Stored data |
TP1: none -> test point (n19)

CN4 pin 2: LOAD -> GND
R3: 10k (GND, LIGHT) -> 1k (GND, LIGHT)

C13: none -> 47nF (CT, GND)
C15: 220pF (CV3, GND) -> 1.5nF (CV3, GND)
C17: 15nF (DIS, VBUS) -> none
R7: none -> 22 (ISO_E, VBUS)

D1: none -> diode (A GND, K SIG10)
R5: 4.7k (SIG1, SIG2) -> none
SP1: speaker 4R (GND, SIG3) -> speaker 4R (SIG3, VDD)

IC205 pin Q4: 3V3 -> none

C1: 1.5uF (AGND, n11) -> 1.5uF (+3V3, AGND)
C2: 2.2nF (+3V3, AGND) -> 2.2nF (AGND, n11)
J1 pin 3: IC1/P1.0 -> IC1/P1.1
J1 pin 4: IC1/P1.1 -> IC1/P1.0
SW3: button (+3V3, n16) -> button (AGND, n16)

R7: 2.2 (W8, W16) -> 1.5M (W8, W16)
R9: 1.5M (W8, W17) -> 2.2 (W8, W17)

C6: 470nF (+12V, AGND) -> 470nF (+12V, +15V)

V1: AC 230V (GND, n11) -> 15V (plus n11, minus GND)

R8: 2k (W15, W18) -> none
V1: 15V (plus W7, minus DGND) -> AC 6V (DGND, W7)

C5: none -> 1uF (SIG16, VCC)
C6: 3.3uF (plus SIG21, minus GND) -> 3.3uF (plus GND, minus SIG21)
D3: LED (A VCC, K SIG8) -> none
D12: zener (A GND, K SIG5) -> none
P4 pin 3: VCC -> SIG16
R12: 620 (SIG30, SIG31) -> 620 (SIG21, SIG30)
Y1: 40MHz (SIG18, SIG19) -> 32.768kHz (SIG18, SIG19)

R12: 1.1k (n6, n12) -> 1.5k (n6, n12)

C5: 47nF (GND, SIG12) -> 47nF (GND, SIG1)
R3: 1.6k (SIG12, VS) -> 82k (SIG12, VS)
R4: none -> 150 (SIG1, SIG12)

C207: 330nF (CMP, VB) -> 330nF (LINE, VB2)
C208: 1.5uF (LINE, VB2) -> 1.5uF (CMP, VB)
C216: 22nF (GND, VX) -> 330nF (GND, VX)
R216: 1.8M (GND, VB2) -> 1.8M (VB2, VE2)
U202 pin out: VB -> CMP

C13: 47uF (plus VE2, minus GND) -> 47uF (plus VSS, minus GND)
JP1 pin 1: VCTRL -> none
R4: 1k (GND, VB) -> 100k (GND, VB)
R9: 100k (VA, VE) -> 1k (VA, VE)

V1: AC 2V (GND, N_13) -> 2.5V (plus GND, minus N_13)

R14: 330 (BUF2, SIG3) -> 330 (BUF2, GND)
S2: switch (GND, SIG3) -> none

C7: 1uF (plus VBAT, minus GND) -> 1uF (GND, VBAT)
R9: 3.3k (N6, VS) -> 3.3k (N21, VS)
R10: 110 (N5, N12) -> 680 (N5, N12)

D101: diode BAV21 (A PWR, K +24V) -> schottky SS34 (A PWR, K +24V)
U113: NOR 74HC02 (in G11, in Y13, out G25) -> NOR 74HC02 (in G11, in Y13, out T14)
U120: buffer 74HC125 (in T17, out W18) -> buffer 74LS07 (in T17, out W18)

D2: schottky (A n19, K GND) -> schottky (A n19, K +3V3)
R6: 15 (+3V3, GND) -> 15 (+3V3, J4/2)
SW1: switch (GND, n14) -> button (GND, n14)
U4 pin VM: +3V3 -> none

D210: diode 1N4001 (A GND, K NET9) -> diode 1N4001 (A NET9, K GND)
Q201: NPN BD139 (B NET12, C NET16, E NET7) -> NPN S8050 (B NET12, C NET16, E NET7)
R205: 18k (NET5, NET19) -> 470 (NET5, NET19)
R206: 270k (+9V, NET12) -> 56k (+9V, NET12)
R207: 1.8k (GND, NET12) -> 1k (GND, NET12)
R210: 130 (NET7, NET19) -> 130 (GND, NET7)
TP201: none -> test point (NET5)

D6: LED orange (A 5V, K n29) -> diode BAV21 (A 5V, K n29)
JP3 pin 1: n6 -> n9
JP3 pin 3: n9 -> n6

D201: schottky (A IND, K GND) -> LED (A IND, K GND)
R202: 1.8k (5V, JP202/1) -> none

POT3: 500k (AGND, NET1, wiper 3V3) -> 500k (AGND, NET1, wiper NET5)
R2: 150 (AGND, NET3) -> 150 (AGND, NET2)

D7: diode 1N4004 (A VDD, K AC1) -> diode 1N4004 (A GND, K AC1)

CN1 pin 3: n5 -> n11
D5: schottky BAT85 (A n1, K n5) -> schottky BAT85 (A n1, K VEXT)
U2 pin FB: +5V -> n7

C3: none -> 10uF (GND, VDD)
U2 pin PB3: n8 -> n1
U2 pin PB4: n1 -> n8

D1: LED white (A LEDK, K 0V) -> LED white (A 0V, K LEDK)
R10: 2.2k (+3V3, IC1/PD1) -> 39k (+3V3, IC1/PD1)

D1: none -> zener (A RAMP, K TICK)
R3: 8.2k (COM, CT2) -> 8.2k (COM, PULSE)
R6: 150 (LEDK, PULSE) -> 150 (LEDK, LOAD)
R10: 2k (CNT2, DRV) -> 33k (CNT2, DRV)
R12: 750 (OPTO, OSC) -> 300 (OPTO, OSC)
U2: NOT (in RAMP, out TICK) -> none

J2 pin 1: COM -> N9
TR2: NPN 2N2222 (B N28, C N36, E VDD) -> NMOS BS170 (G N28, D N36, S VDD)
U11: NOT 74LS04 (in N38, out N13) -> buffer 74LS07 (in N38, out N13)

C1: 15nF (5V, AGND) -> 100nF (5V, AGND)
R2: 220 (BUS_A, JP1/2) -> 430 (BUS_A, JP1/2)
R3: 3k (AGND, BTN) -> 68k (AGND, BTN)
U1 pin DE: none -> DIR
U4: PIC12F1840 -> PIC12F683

Brief | In full and without error, restate the data.

Answer area |
TP1: none -> test point (n19)

CN4 pin 2: LOAD -> GND
R3: 10k (GND, LIGHT) -> 1k (GND, LIGHT)

C13: none -> 47nF (CT, GND)
C15: 220pF (CV3, GND) -> 1.5nF (CV3, GND)
C17: 15nF (DIS, VBUS) -> none
R7: none -> 22 (ISO_E, VBUS)

D1: none -> diode (A GND, K SIG10)
R5: 4.7k (SIG1, SIG2) -> none
SP1: speaker 4R (GND, SIG3) -> speaker 4R (SIG3, VDD)

IC205 pin Q4: 3V3 -> none

C1: 1.5uF (AGND, n11) -> 1.5uF (+3V3, AGND)
C2: 2.2nF (+3V3, AGND) -> 2.2nF (AGND, n11)
J1 pin 3: IC1/P1.0 -> IC1/P1.1
J1 pin 4: IC1/P1.1 -> IC1/P1.0
SW3: button (+3V3, n16) -> button (AGND, n16)

R7: 2.2 (W8, W16) -> 1.5M (W8, W16)
R9: 1.5M (W8, W17) -> 2.2 (W8, W17)

C6: 470nF (+12V, AGND) -> 470nF (+12V, +15V)

V1: AC 230V (GND, n11) -> 15V (plus n11, minus GND)

R8: 2k (W15, W18) -> none
V1: 15V (plus W7, minus DGND) -> AC 6V (DGND, W7)

C5: none -> 1uF (SIG16, VCC)
C6: 3.3uF (plus SIG21, minus GND) -> 3.3uF (plus GND, minus SIG21)
D3: LED (A VCC, K SIG8) -> none
D12: zener (A GND, K SIG5) -> none
P4 pin 3: VCC -> SIG16
R12: 620 (SIG30, SIG31) -> 620 (SIG21, SIG30)
Y1: 40MHz (SIG18, SIG19) -> 32.768kHz (SIG18, SIG19)

R12: 1.1k (n6, n12) -> 1.5k (n6, n12)

C5: 47nF (GND, SIG12) -> 47nF (GND, SIG1)
R3: 1.6k (SIG12, VS) -> 82k (SIG12, VS)
R4: none -> 150 (SIG1, SIG12)

C207: 330nF (CMP, VB) -> 330nF (LINE, VB2)
C208: 1.5uF (LINE, VB2) -> 1.5uF (CMP, VB)
C216: 22nF (GND, VX) -> 330nF (GND, VX)
R216: 1.8M (GND, VB2) -> 1.8M (VB2, VE2)
U202 pin out: VB -> CMP

C13: 47uF (plus VE2, minus GND) -> 47uF (plus VSS, minus GND)
JP1 pin 1: VCTRL -> none
R4: 1k (GND, VB) -> 100k (GND, VB)
R9: 100k (VA, VE) -> 1k (VA, VE)

V1: AC 2V (GND, N_13) -> 2.5V (plus GND, minus N_13)

R14: 330 (BUF2, SIG3) -> 330 (BUF2, GND)
S2: switch (GND, SIG3) -> none

C7: 1uF (plus VBAT, minus GND) -> 1uF (GND, VBAT)
R9: 3.3k (N6, VS) -> 3.3k (N21, VS)
R10: 110 (N5, N12) -> 680 (N5, N12)

D101: diode BAV21 (A PWR, K +24V) -> schottky SS34 (A PWR, K +24V)
U113: NOR 74HC02 (in G11, in Y13, out G25) -> NOR 74HC02 (in G11, in Y13, out T14)
U120: buffer 74HC125 (in T17, out W18) -> buffer 74LS07 (in T17, out W18)

D2: schottky (A n19, K GND) -> schottky (A n19, K +3V3)
R6: 15 (+3V3, GND) -> 15 (+3V3, J4/2)
SW1: switch (GND, n14) -> button (GND, n14)
U4 pin VM: +3V3 -> none

D210: diode 1N4001 (A GND, K NET9) -> diode 1N4001 (A NET9, K GND)
Q201: NPN BD139 (B NET12, C NET16, E NET7) -> NPN S8050 (B NET12, C NET16, E NET7)
R205: 18k (NET5, NET19) -> 470 (NET5, NET19)
R206: 270k (+9V, NET12) -> 56k (+9V, NET12)
R207: 1.8k (GND, NET12) -> 1k (GND, NET12)
R210: 130 (NET7, NET19) -> 130 (GND, NET7)
TP201: none -> test point (NET5)

D6: LED orange (A 5V, K n29) -> diode BAV21 (A 5V, K n29)
JP3 pin 1: n6 -> n9
JP3 pin 3: n9 -> n6

D201: schottky (A IND, K GND) -> LED (A IND, K GND)
R202: 1.8k (5V, JP202/1) -> none

POT3: 500k (AGND, NET1, wiper 3V3) -> 500k (AGND, NET1, wiper NET5)
R2: 150 (AGND, NET3) -> 150 (AGND, NET2)

D7: diode 1N4004 (A VDD, K AC1) -> diode 1N4004 (A GND, K AC1)

CN1 pin 3: n5 -> n11
D5: schottky BAT85 (A n1, K n5) -> schottky BAT85 (A n1, K VEXT)
U2 pin FB: +5V -> n7

C3: none -> 10uF (GND, VDD)
U2 pin PB3: n8 -> n1
U2 pin PB4: n1 -> n8

D1: LED white (A LEDK, K 0V) -> LED white (A 0V, K LEDK)
R10: 2.2k (+3V3, IC1/PD1) -> 39k (+3V3, IC1/PD1)

D1: none -> zener (A RAMP, K TICK)
R3: 8.2k (COM, CT2) -> 8.2k (COM, PULSE)
R6: 150 (LEDK, PULSE) -> 150 (LEDK, LOAD)
R10: 2k (CNT2, DRV) -> 33k (CNT2, DRV)
R12: 750 (OPTO, OSC) -> 300 (OPTO, OSC)
U2: NOT (in RAMP, out TICK) -> none

J2 pin 1: COM -> N9
TR2: NPN 2N2222 (B N28, C N36, E VDD) -> NMOS BS170 (G N28, D N36, S VDD)
U11: NOT 74LS04 (in N38, out N13) -> buffer 74LS07 (in N38, out N13)

C1: 15nF (5V, AGND) -> 100nF (5V, AGND)
R2: 220 (BUS_A, JP1/2) -> 430 (BUS_A, JP1/2)
R3: 3k (AGND, BTN) -> 68k (AGND, BTN)
U1 pin DE: none -> DIR
U4: PIC12F1840 -> PIC12F683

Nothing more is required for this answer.